Information

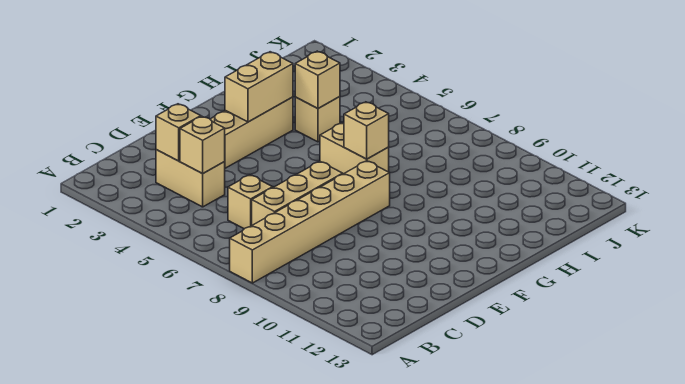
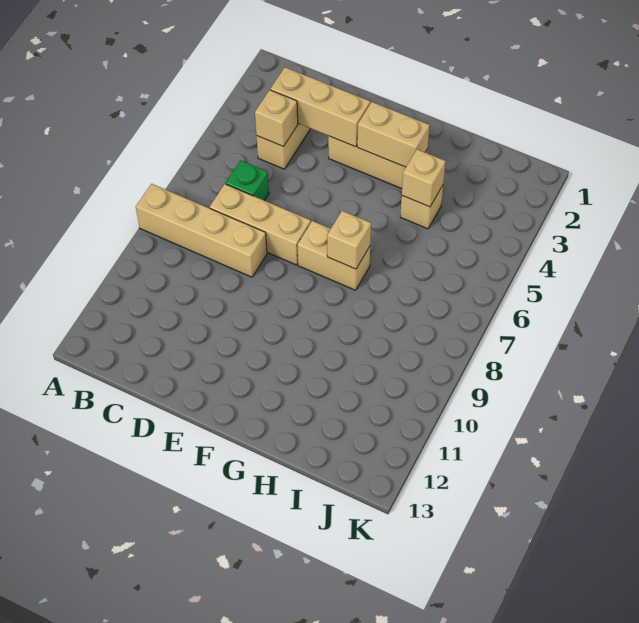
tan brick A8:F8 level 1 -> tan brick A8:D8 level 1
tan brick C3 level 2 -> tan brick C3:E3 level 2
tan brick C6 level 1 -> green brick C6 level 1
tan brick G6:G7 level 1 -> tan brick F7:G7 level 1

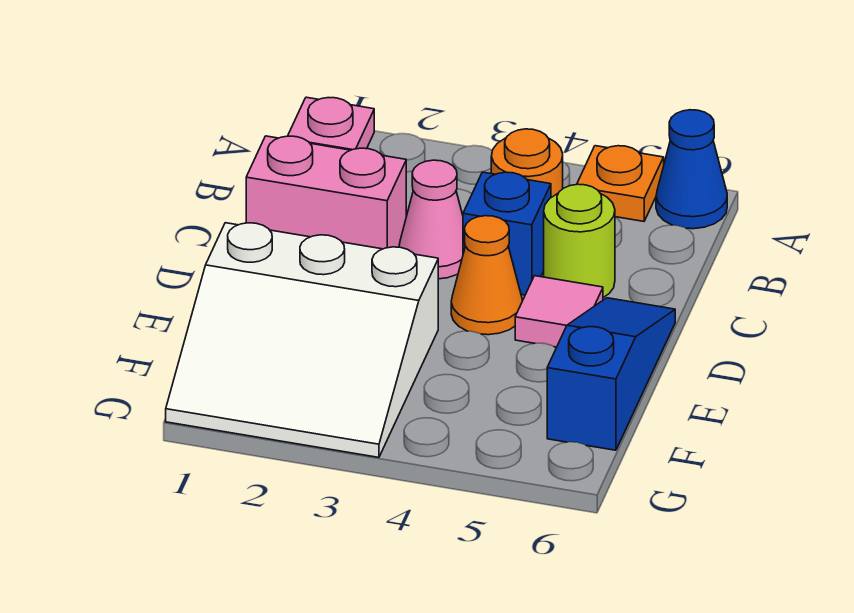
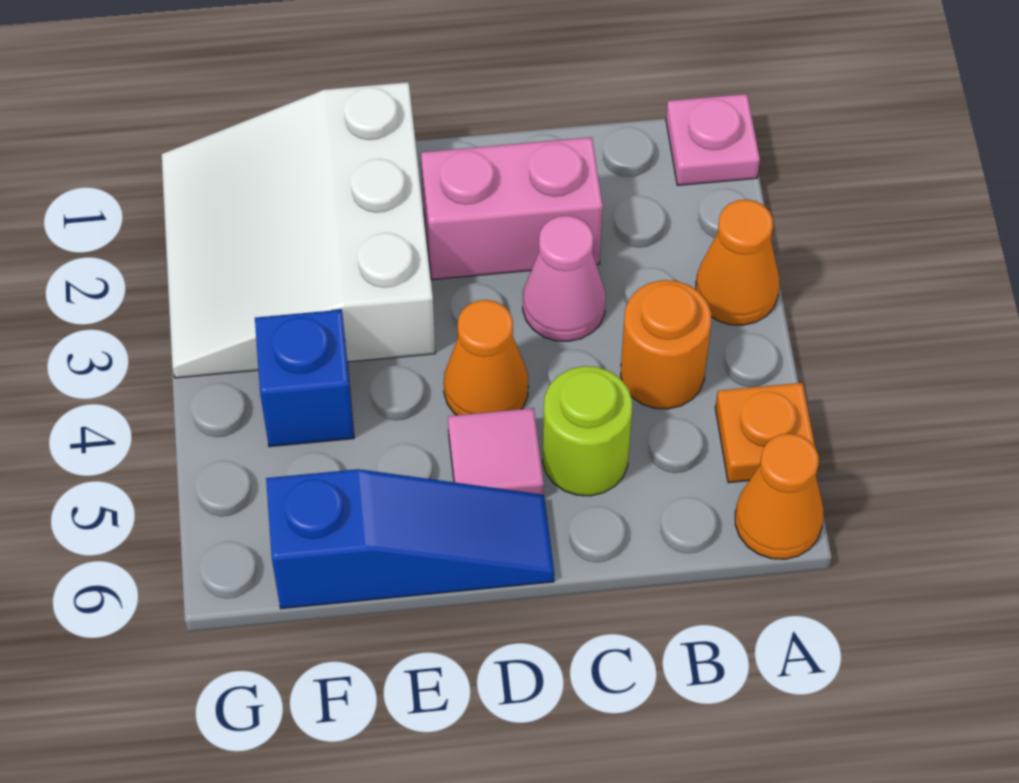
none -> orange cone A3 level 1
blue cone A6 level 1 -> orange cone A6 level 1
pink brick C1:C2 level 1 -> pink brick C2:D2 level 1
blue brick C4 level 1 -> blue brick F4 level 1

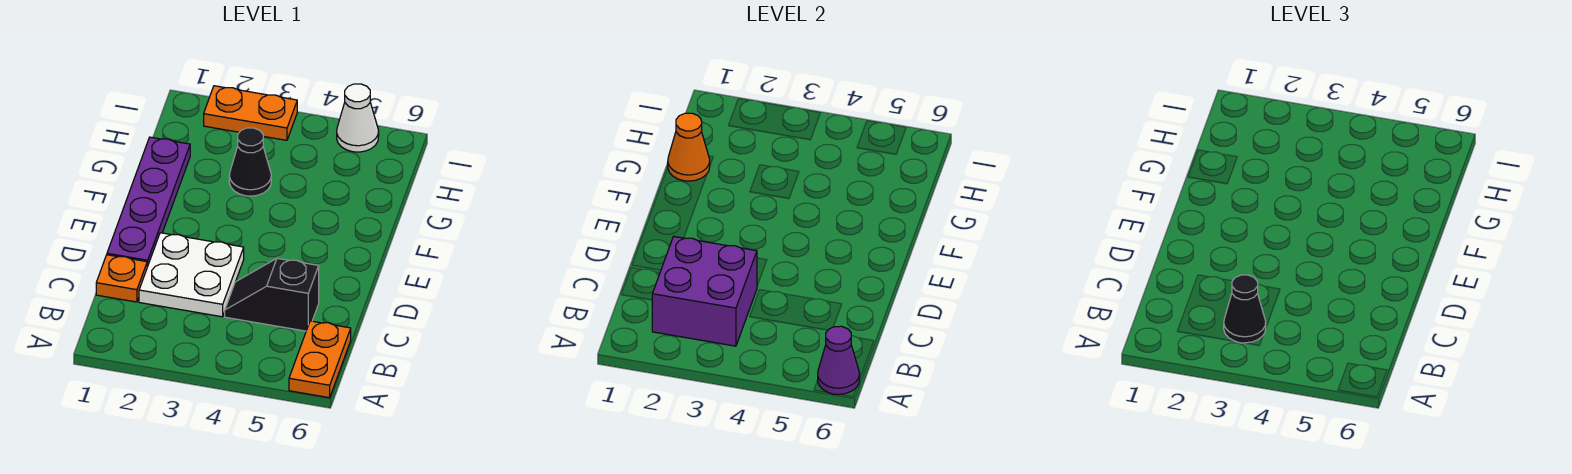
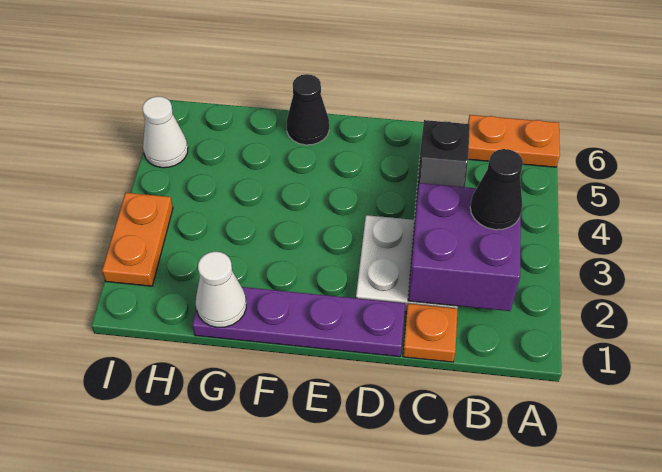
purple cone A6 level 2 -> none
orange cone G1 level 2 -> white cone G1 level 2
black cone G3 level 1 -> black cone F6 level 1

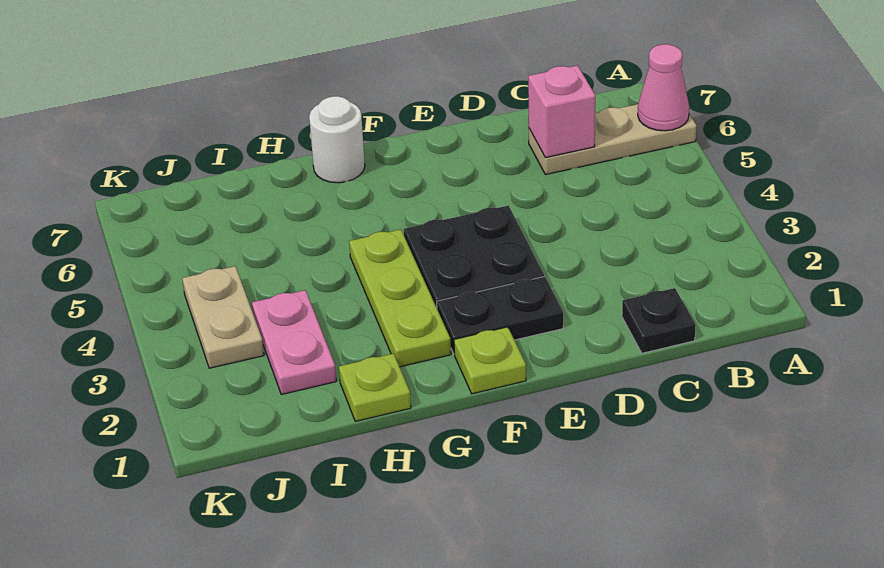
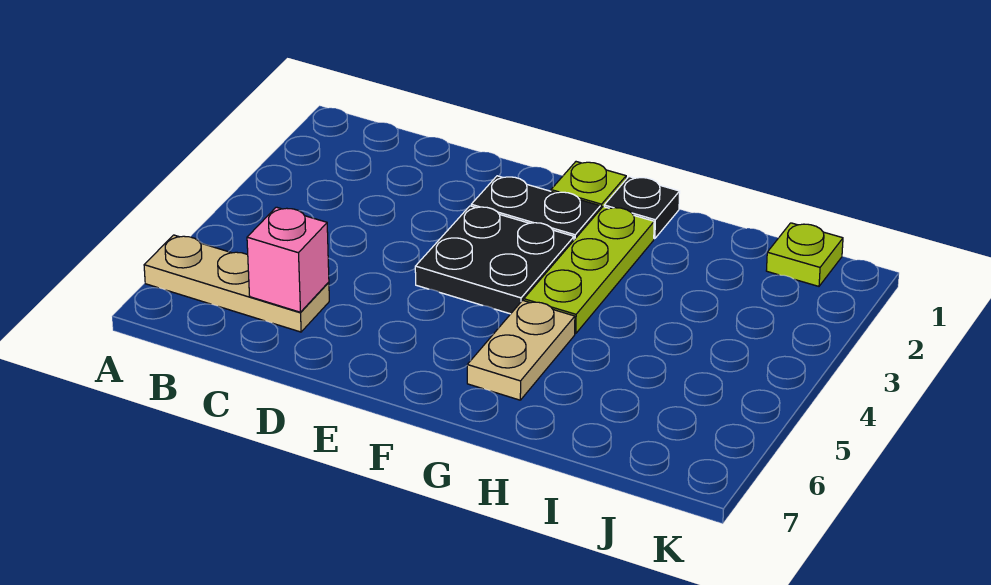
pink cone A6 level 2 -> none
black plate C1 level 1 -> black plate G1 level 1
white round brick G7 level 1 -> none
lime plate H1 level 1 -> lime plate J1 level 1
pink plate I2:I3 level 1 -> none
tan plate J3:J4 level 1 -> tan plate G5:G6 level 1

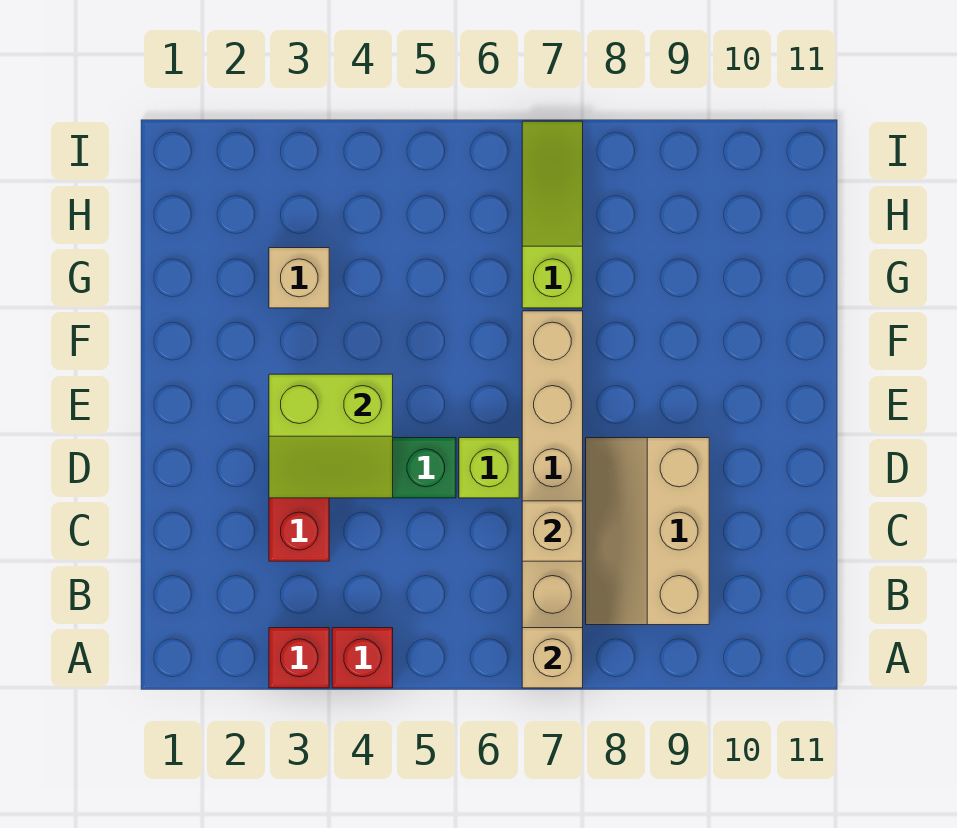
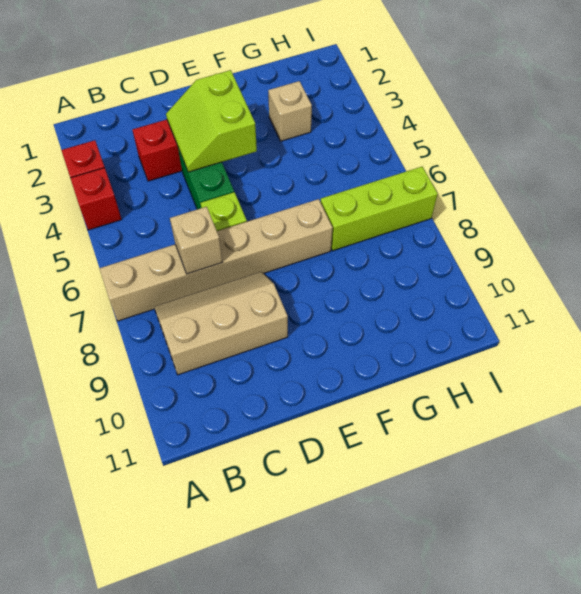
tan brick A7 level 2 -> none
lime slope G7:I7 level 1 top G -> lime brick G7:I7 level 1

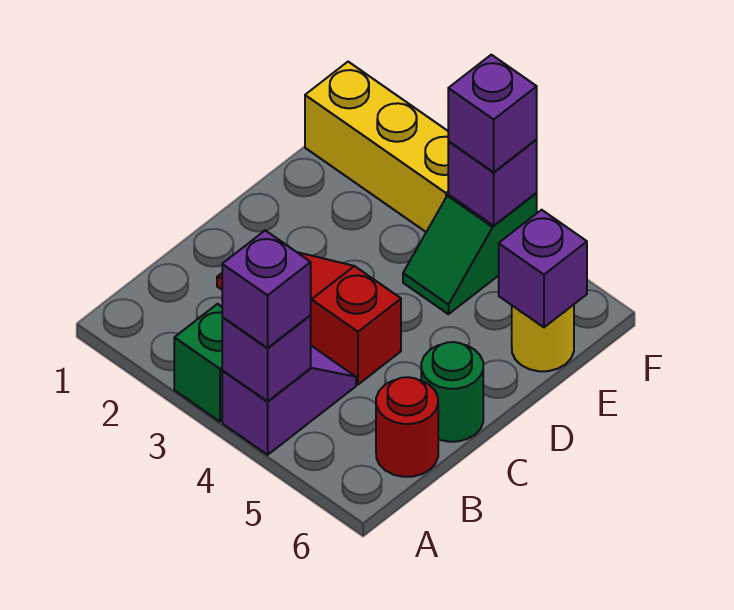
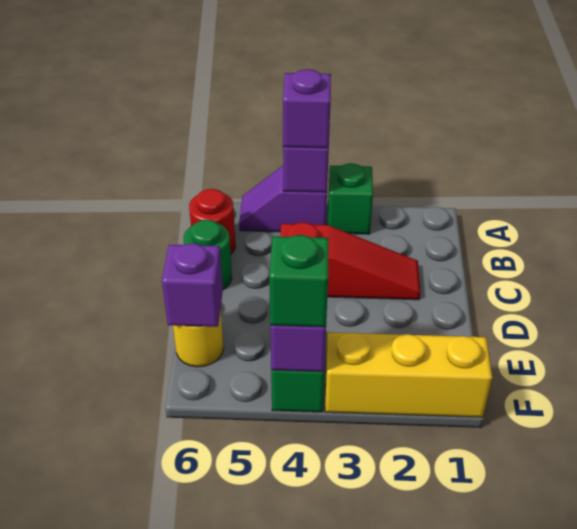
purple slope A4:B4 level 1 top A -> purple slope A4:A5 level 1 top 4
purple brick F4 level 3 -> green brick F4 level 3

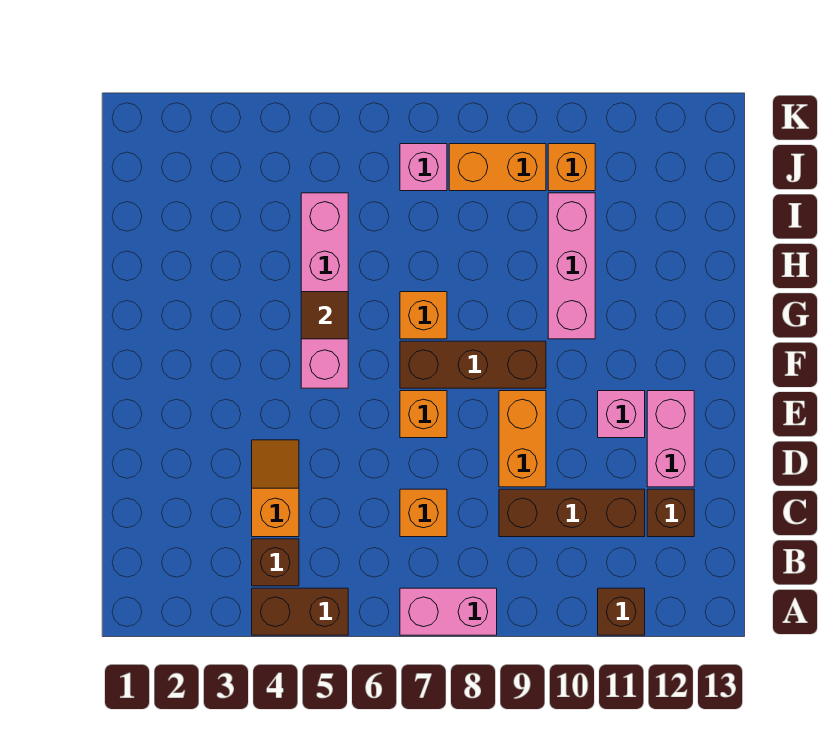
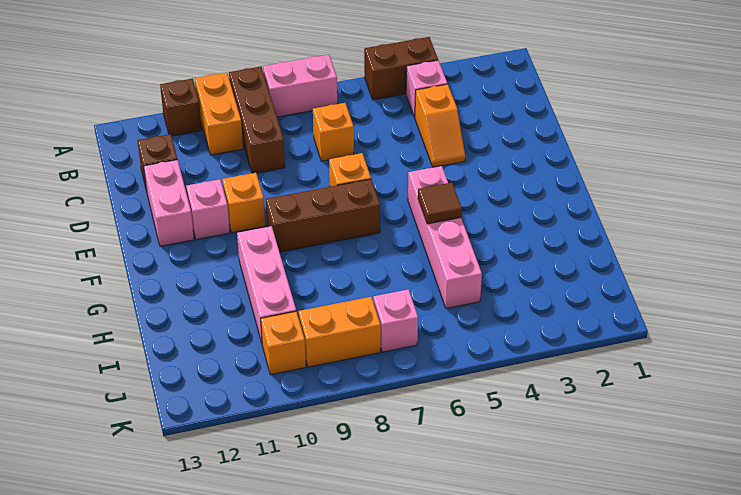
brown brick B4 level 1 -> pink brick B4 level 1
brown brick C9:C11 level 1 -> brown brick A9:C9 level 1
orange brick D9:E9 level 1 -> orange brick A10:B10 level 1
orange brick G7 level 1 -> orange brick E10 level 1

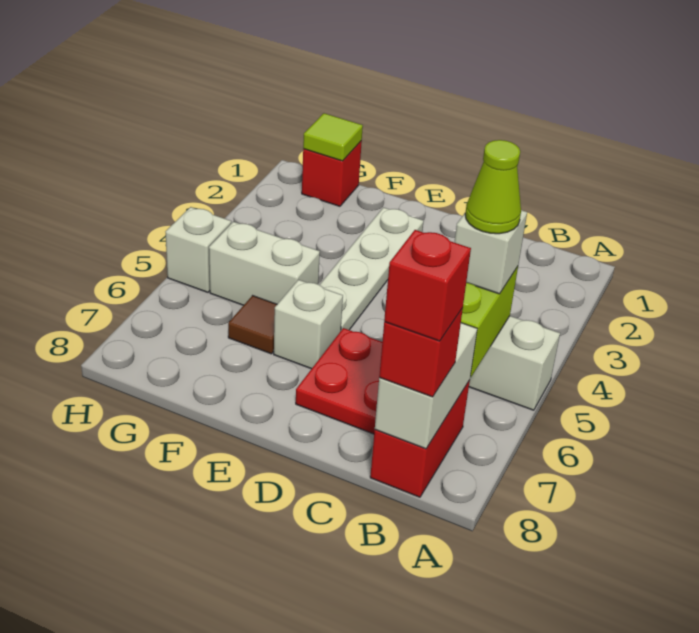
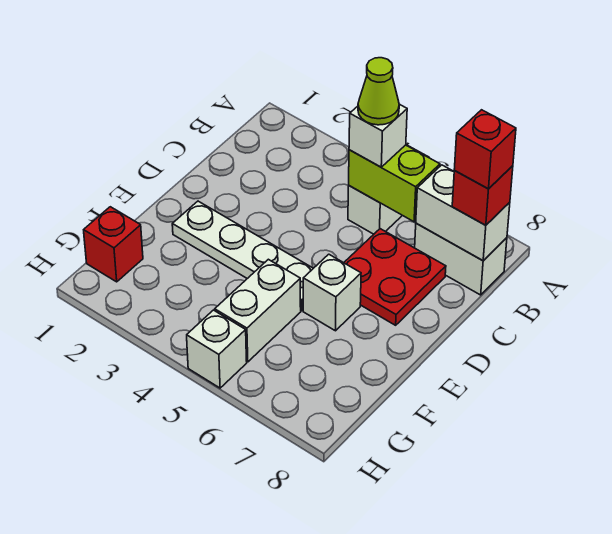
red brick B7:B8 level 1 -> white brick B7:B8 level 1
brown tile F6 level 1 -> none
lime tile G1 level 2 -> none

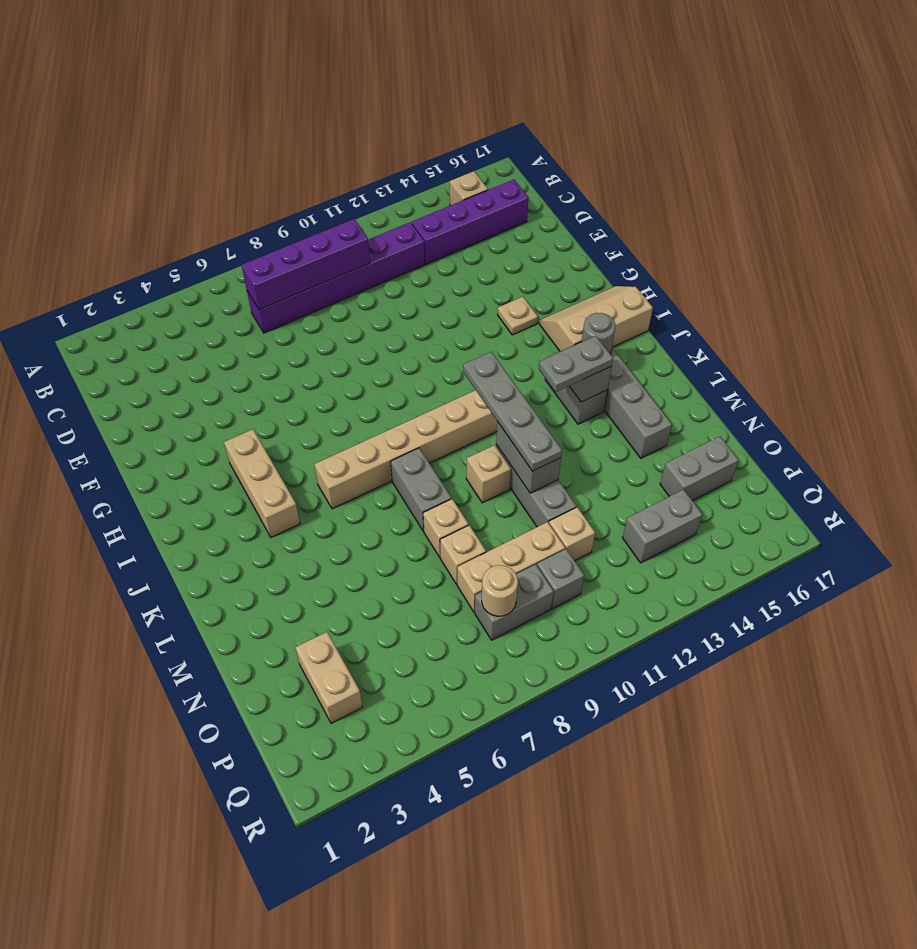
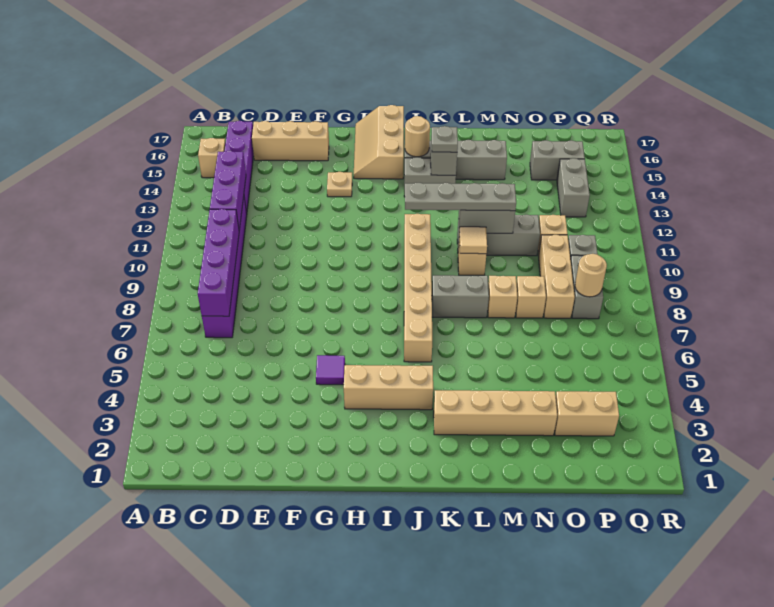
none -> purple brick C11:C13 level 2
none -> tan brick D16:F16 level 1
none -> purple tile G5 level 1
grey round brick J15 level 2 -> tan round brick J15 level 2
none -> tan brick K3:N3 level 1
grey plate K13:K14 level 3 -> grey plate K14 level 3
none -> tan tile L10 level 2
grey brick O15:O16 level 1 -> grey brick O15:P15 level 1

Try it
Which lines run from the one with "none -> purple tile G5 level 1" through the end of the listing above? Restate them word for word, with nothing else.

Solution to this problem
none -> purple tile G5 level 1
grey round brick J15 level 2 -> tan round brick J15 level 2
none -> tan brick K3:N3 level 1
grey plate K13:K14 level 3 -> grey plate K14 level 3
none -> tan tile L10 level 2
grey brick O15:O16 level 1 -> grey brick O15:P15 level 1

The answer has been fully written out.